RECORDED INFORMATION »
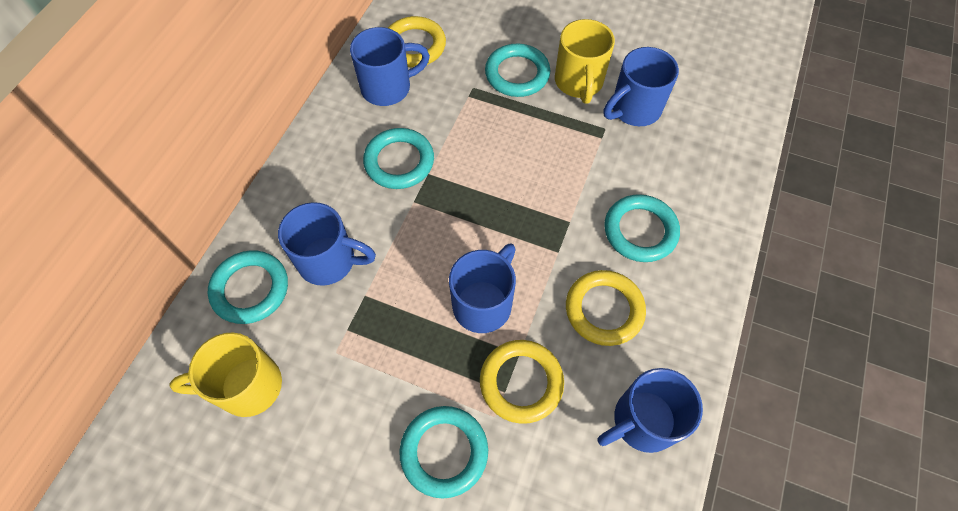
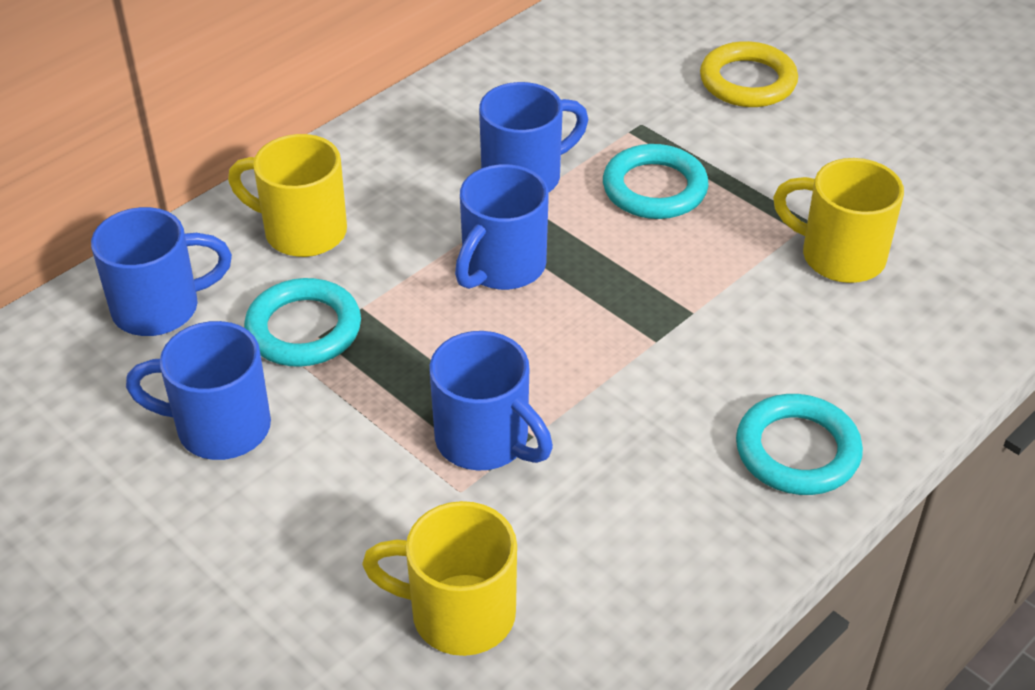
turquoise ring: 5 -> 3
yellow mug: 2 -> 3
yellow ring: 3 -> 1

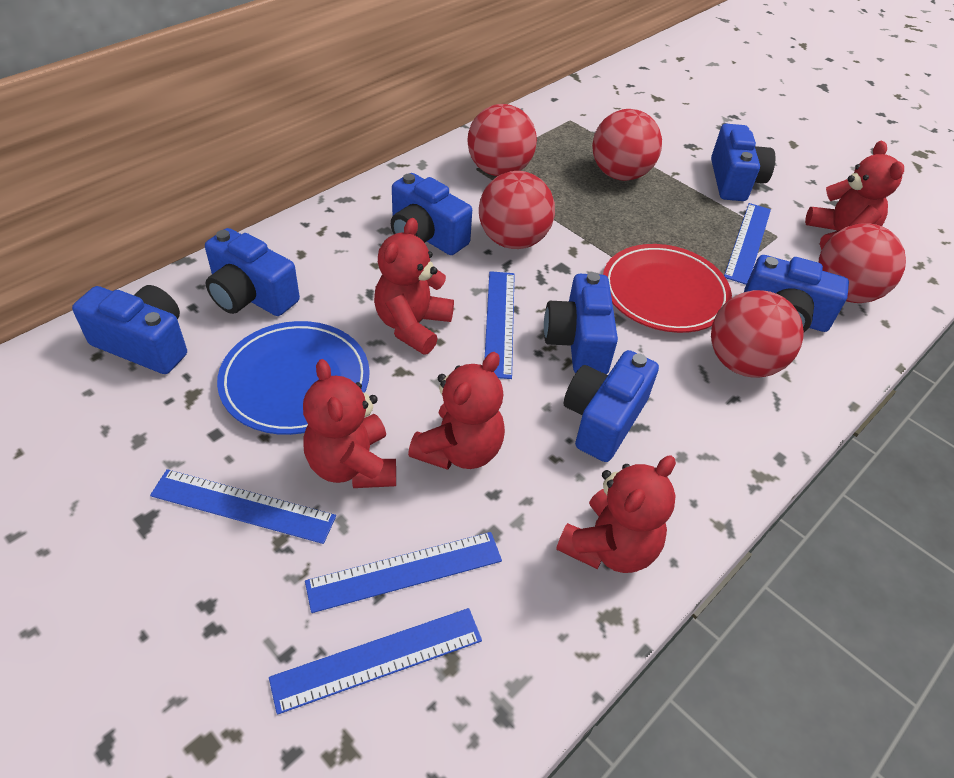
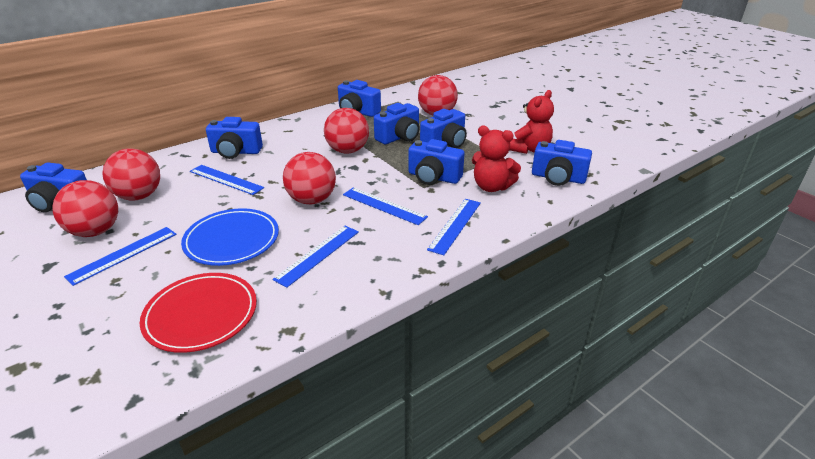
red teddy bear: 5 -> 2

WHAT IS NEEDED » All of the data is to be returned exactly, with no pictures included.

SOLUTION TO THE PROBLEM »
turquoise ring: 5 -> 3
yellow mug: 2 -> 3
yellow ring: 3 -> 1

red teddy bear: 5 -> 2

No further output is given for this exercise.